▶ _PROBLEM TO SOLVE_
Your task is to repeat the lines below exactly, excluding any pictures they contain.

▶ _COLLECTED DATA_
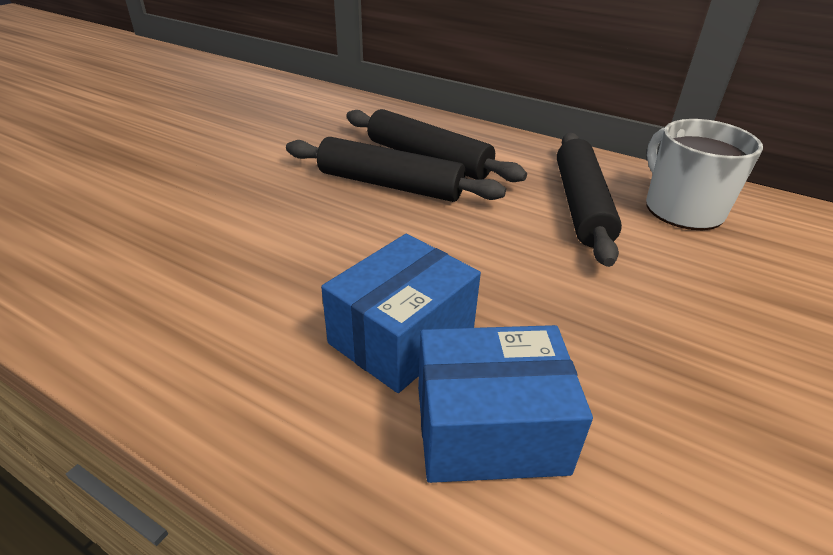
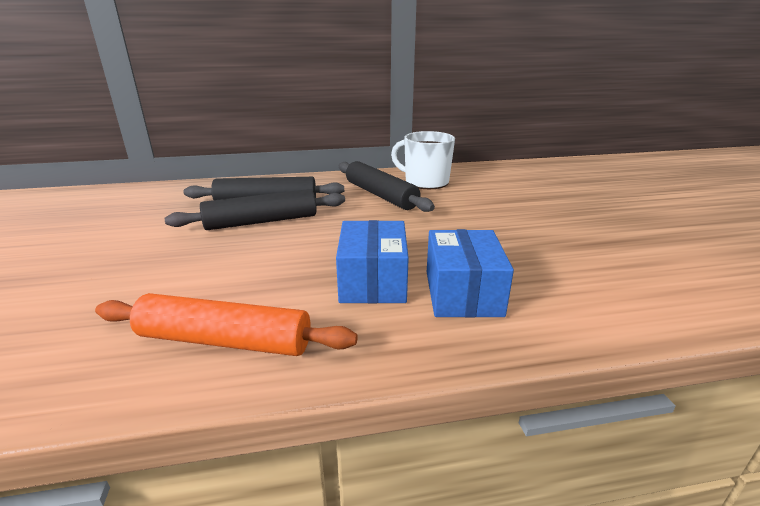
camera: 40 degrees left, 10 degrees down
(180, 321) = (224, 341): none -> orange rolling pin
(490, 428) = (462, 293): blue box -> blue box turned 45 degrees counterclockwise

▶ _EXERCISE OUTPUT_
camera: 40 degrees left, 10 degrees down
(180, 321) = (224, 341): none -> orange rolling pin
(490, 428) = (462, 293): blue box -> blue box turned 45 degrees counterclockwise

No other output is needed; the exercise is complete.